> **Exercise directions**
Print all records exactly, leaving nothing out.

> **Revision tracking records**
•••
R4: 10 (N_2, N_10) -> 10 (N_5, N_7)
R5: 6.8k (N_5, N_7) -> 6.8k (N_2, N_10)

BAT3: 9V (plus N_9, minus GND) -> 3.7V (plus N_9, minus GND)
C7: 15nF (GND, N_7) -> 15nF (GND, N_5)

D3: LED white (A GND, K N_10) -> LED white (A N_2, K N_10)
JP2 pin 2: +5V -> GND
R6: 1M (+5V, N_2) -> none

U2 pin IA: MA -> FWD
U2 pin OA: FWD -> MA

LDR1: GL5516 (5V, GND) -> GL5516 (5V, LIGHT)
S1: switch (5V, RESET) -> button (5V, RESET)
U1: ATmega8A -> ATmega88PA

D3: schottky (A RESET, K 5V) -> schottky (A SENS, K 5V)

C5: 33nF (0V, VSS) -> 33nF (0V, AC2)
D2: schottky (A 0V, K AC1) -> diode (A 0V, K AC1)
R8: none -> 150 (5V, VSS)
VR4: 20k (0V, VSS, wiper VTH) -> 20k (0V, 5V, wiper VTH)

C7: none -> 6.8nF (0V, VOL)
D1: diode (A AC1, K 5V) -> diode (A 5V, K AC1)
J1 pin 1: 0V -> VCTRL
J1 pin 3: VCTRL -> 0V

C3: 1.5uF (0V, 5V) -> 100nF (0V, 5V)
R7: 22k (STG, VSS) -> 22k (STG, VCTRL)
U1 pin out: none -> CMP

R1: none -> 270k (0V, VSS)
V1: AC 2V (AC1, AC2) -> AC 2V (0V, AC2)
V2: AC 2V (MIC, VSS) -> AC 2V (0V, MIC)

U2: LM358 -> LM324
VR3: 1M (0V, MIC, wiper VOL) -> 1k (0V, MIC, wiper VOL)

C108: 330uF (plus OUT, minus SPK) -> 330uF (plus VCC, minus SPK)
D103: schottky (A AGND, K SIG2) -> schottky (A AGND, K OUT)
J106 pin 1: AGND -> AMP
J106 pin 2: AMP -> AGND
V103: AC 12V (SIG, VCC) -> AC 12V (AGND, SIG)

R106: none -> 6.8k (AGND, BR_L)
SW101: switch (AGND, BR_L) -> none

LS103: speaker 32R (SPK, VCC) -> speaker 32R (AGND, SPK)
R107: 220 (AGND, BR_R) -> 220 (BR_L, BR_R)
•••
> **Written response**
R4: 10 (N_2, N_10) -> 10 (N_5, N_7)
R5: 6.8k (N_5, N_7) -> 6.8k (N_2, N_10)

BAT3: 9V (plus N_9, minus GND) -> 3.7V (plus N_9, minus GND)
C7: 15nF (GND, N_7) -> 15nF (GND, N_5)

D3: LED white (A GND, K N_10) -> LED white (A N_2, K N_10)
JP2 pin 2: +5V -> GND
R6: 1M (+5V, N_2) -> none

U2 pin IA: MA -> FWD
U2 pin OA: FWD -> MA

LDR1: GL5516 (5V, GND) -> GL5516 (5V, LIGHT)
S1: switch (5V, RESET) -> button (5V, RESET)
U1: ATmega8A -> ATmega88PA

D3: schottky (A RESET, K 5V) -> schottky (A SENS, K 5V)

C5: 33nF (0V, VSS) -> 33nF (0V, AC2)
D2: schottky (A 0V, K AC1) -> diode (A 0V, K AC1)
R8: none -> 150 (5V, VSS)
VR4: 20k (0V, VSS, wiper VTH) -> 20k (0V, 5V, wiper VTH)

C7: none -> 6.8nF (0V, VOL)
D1: diode (A AC1, K 5V) -> diode (A 5V, K AC1)
J1 pin 1: 0V -> VCTRL
J1 pin 3: VCTRL -> 0V

C3: 1.5uF (0V, 5V) -> 100nF (0V, 5V)
R7: 22k (STG, VSS) -> 22k (STG, VCTRL)
U1 pin out: none -> CMP

R1: none -> 270k (0V, VSS)
V1: AC 2V (AC1, AC2) -> AC 2V (0V, AC2)
V2: AC 2V (MIC, VSS) -> AC 2V (0V, MIC)

U2: LM358 -> LM324
VR3: 1M (0V, MIC, wiper VOL) -> 1k (0V, MIC, wiper VOL)

C108: 330uF (plus OUT, minus SPK) -> 330uF (plus VCC, minus SPK)
D103: schottky (A AGND, K SIG2) -> schottky (A AGND, K OUT)
J106 pin 1: AGND -> AMP
J106 pin 2: AMP -> AGND
V103: AC 12V (SIG, VCC) -> AC 12V (AGND, SIG)

R106: none -> 6.8k (AGND, BR_L)
SW101: switch (AGND, BR_L) -> none

LS103: speaker 32R (SPK, VCC) -> speaker 32R (AGND, SPK)
R107: 220 (AGND, BR_R) -> 220 (BR_L, BR_R)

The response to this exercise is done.